- **What you should do**: Pictures must not be copied, but every entry must be reproduced exactly.

- **Extracted records**:
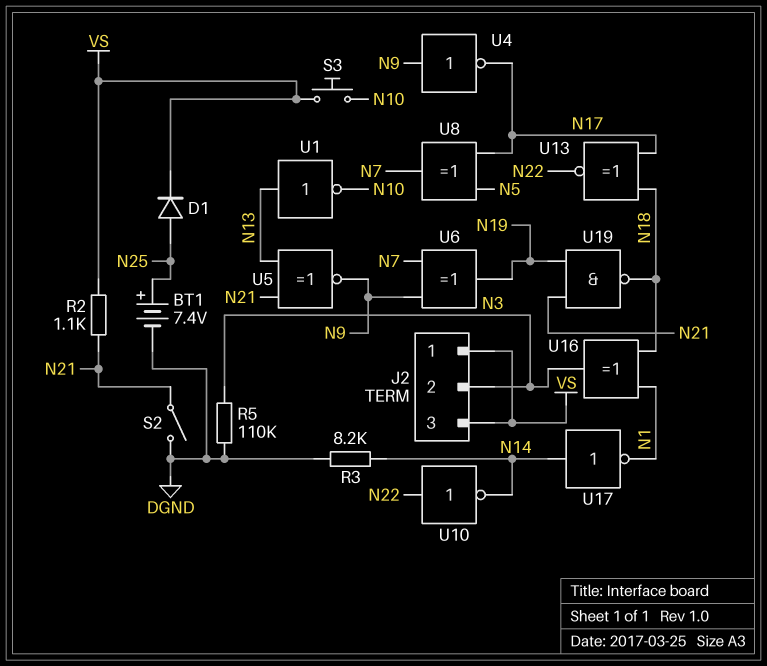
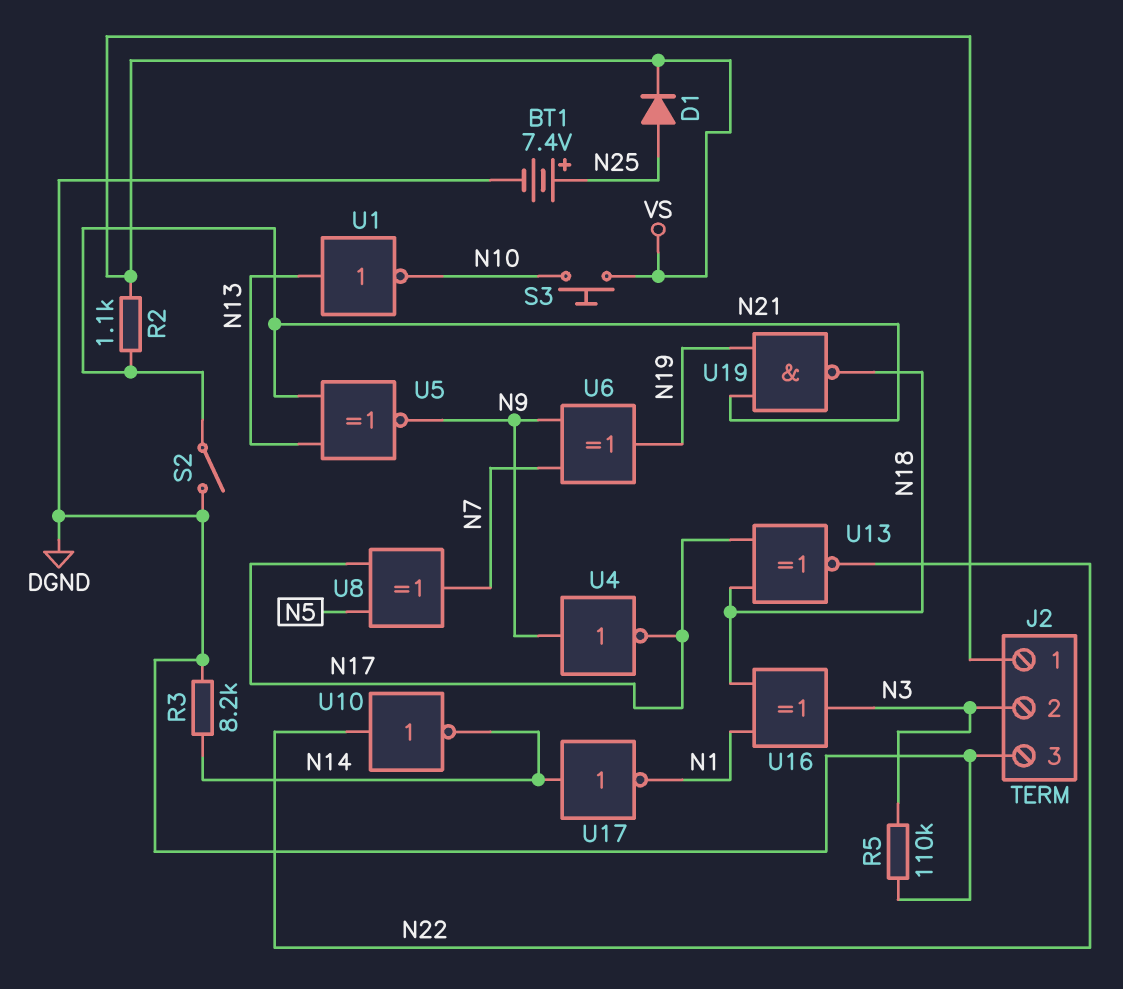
J2 pin 3: VS -> DGND

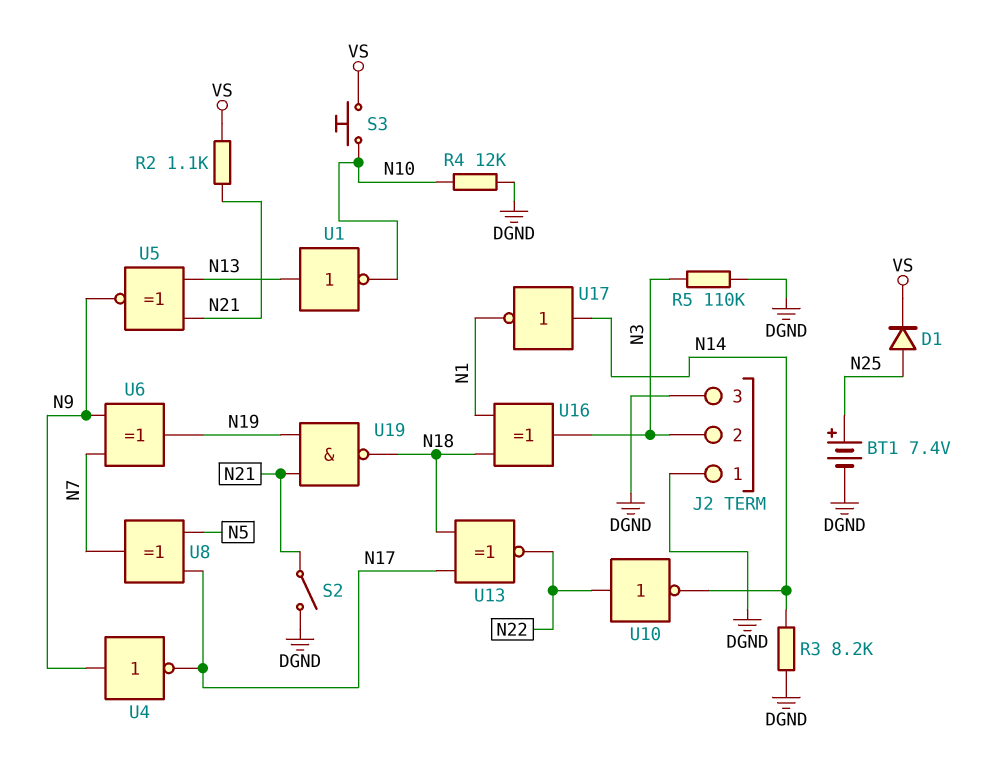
J2 pin 1: VS -> DGND
R4: none -> 12k (DGND, N10)

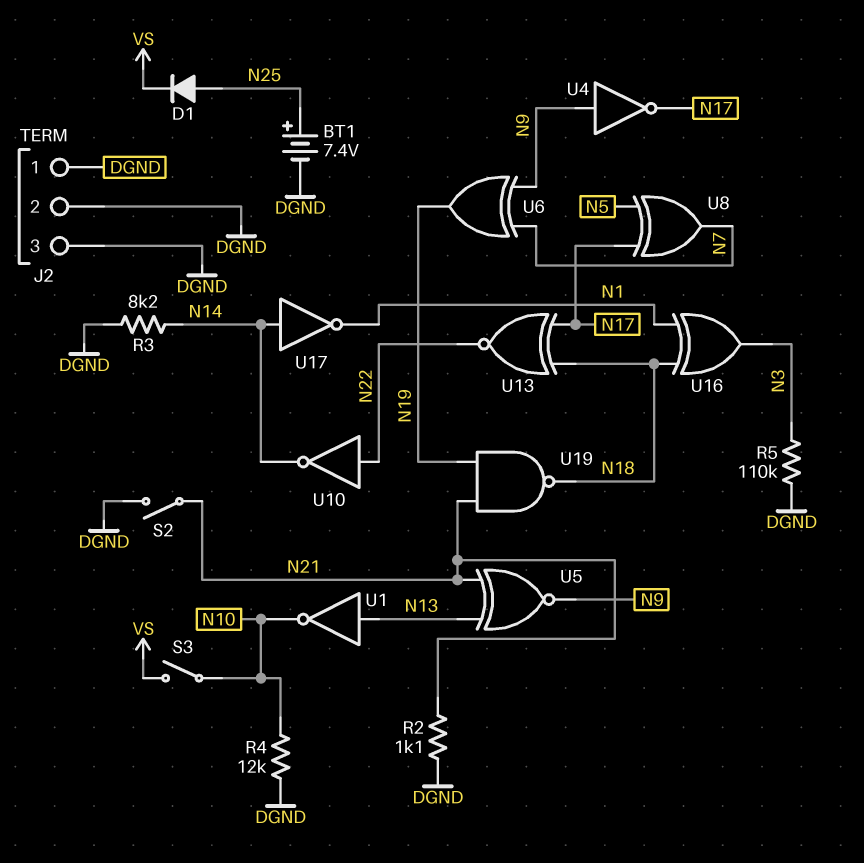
J2 pin 2: N3 -> DGND
R2: 1.1k (N21, VS) -> 1.1k (DGND, N21)
S3: button (N10, VS) -> switch (N10, VS)

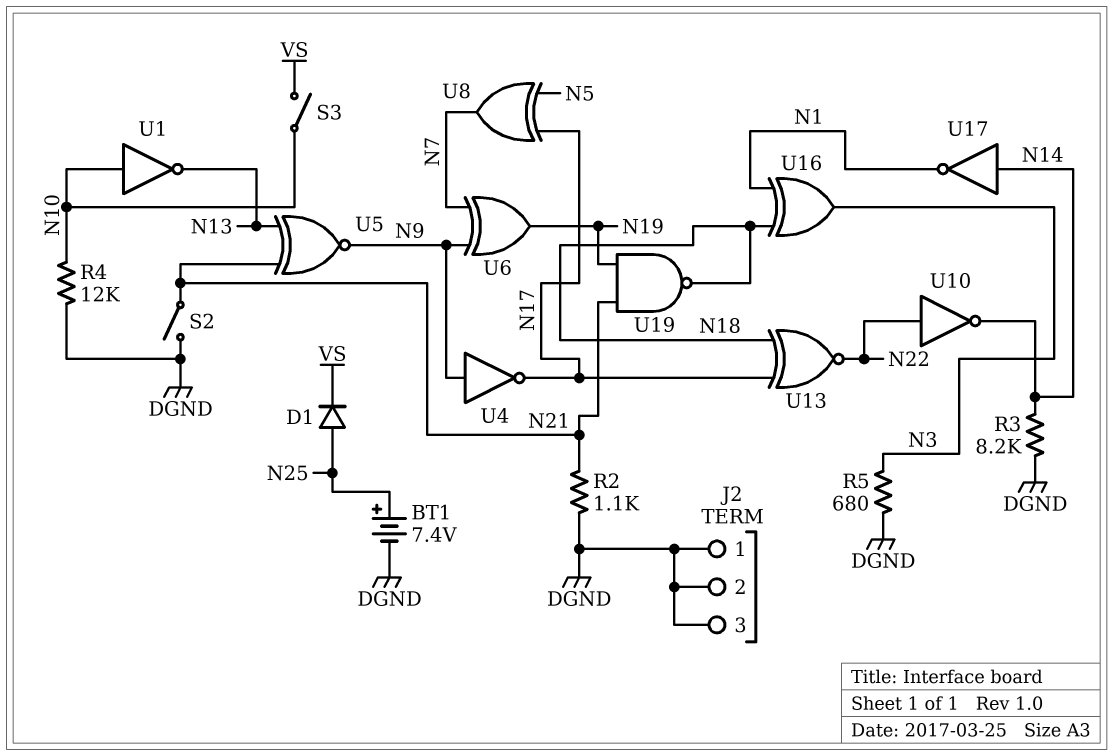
R5: 110k (DGND, N3) -> 680 (DGND, N3)
U1: NOT (in N13, out N10) -> NOT (in N10, out N13)

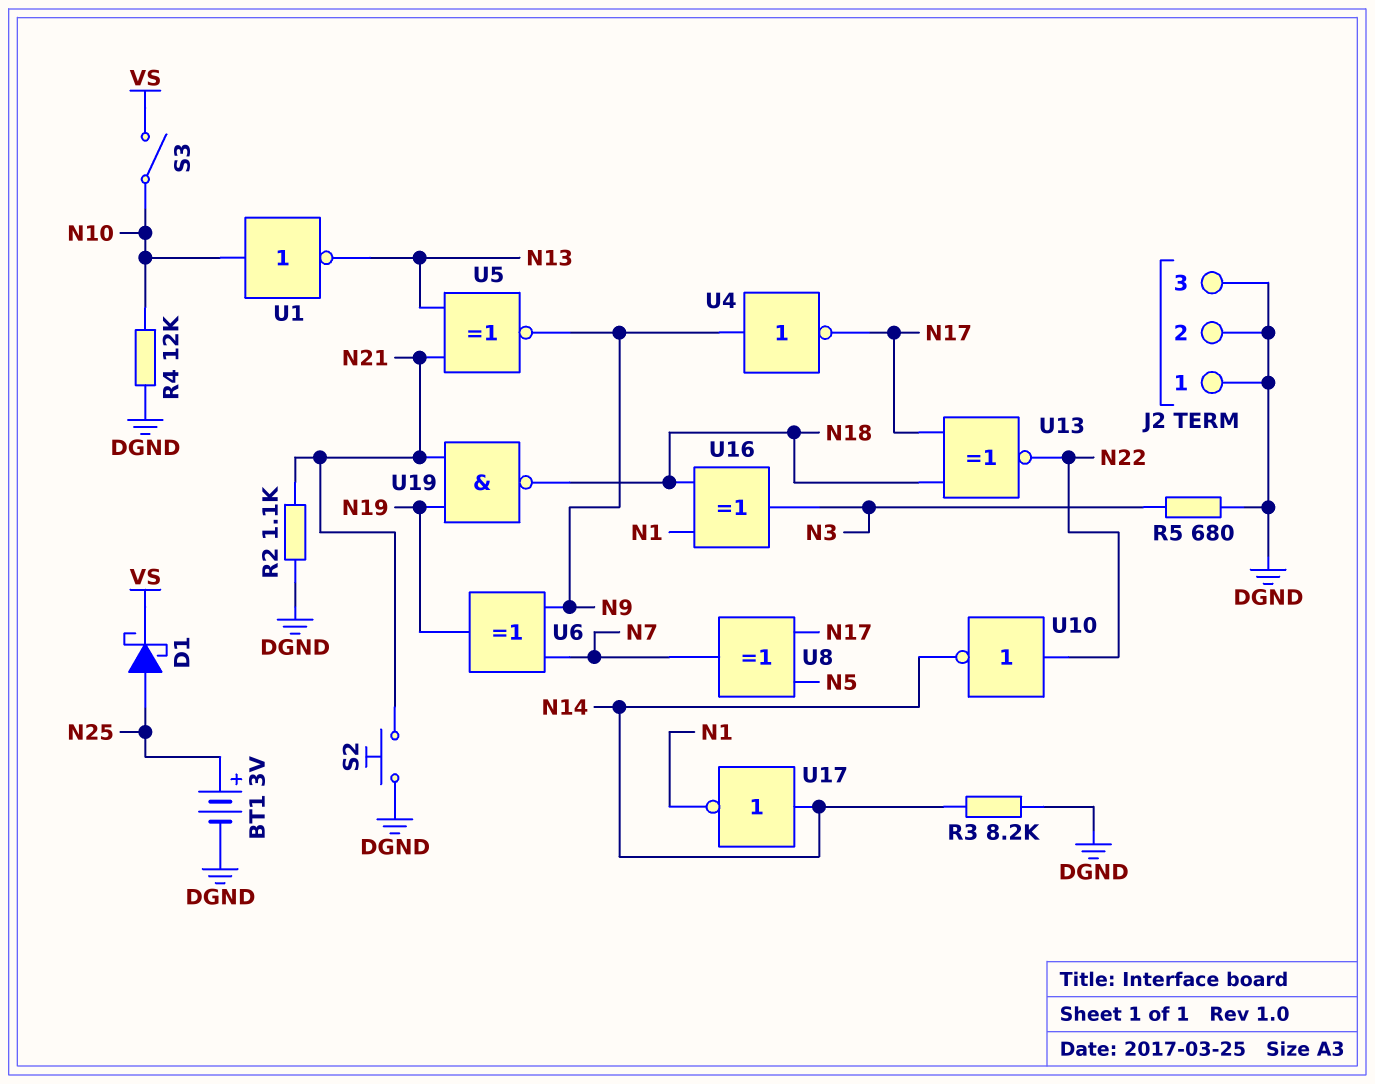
BT1: 7.4V (plus N25, minus DGND) -> 3V (plus N25, minus DGND)
D1: diode (A N25, K VS) -> schottky (A N25, K VS)
S2: switch (DGND, N21) -> button (DGND, N21)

- **Response to this task**:
J2 pin 3: VS -> DGND

J2 pin 1: VS -> DGND
R4: none -> 12k (DGND, N10)

J2 pin 2: N3 -> DGND
R2: 1.1k (N21, VS) -> 1.1k (DGND, N21)
S3: button (N10, VS) -> switch (N10, VS)

R5: 110k (DGND, N3) -> 680 (DGND, N3)
U1: NOT (in N13, out N10) -> NOT (in N10, out N13)

BT1: 7.4V (plus N25, minus DGND) -> 3V (plus N25, minus DGND)
D1: diode (A N25, K VS) -> schottky (A N25, K VS)
S2: switch (DGND, N21) -> button (DGND, N21)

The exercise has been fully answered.